TASK GOAL:
Copies of all lines that contain "padlock" are needed; take them from the data below.

*** DATA EXTRACT ***

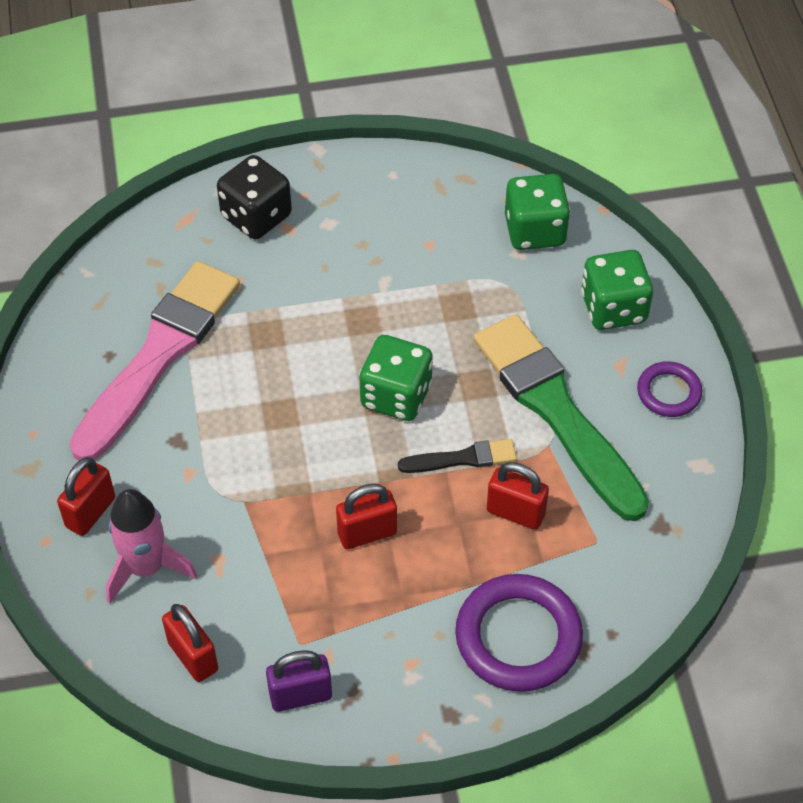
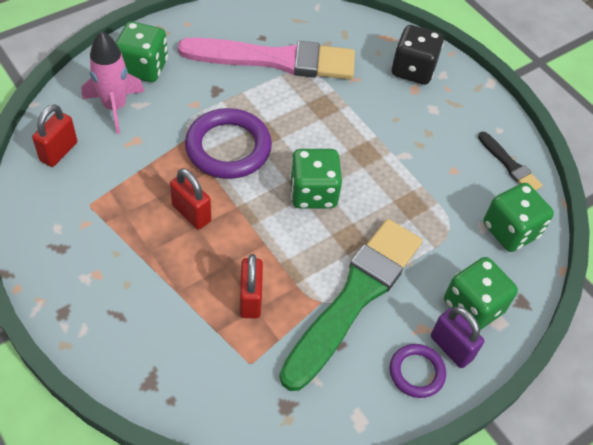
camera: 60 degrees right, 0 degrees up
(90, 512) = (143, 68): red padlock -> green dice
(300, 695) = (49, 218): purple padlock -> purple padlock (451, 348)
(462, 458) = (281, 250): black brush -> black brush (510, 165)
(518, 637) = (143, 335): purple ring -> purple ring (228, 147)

*** End of DATA EXTRACT ***

EXERCISE SOLUTION:
(90, 512) = (143, 68): red padlock -> green dice
(300, 695) = (49, 218): purple padlock -> purple padlock (451, 348)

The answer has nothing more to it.